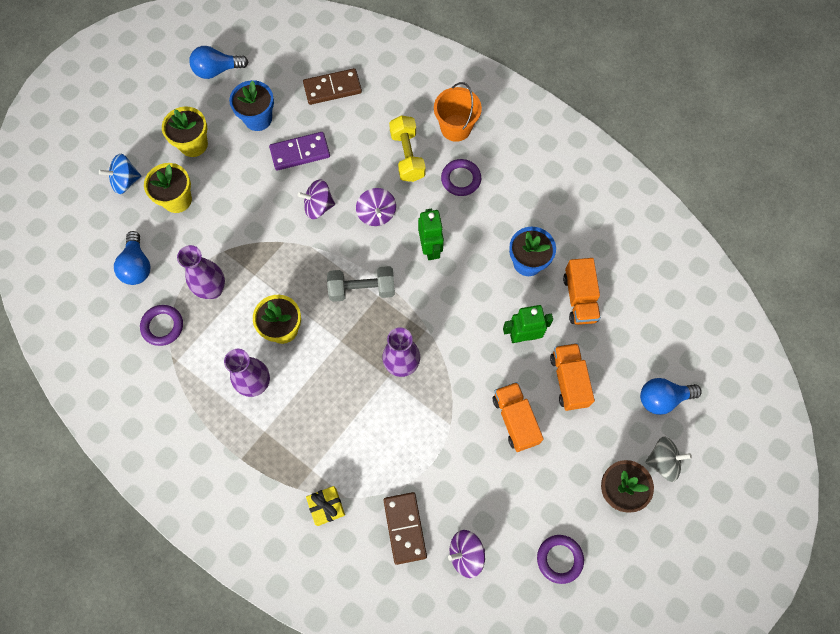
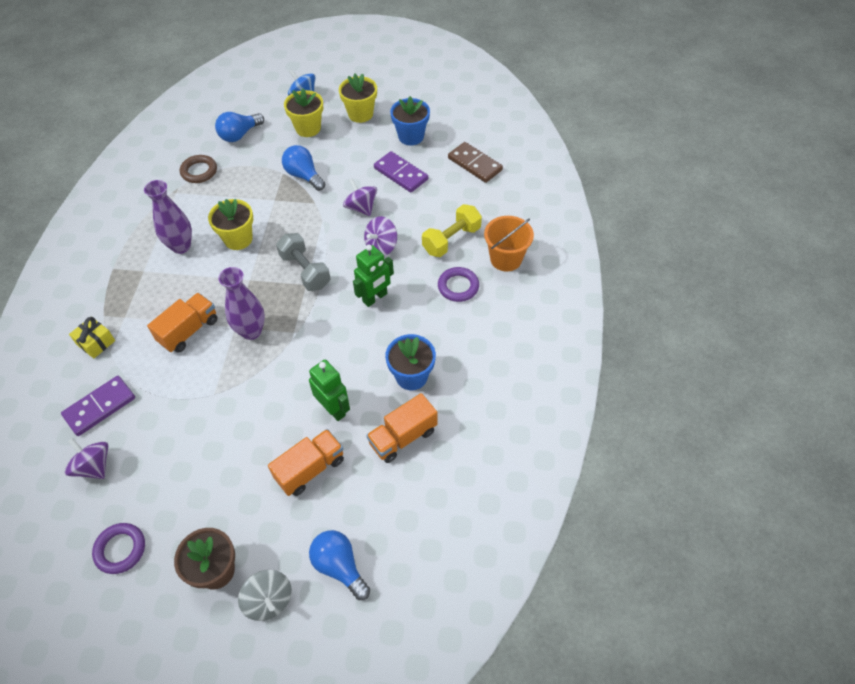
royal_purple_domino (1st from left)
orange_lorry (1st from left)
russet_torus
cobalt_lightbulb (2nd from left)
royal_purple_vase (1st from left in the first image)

++++++

• [Work request] In the transcription, every picture is to be excluded and the records above given again exactly.

• [Solution below]
royal_purple_domino (1st from left)
orange_lorry (1st from left)
russet_torus
cobalt_lightbulb (2nd from left)
royal_purple_vase (1st from left in the first image)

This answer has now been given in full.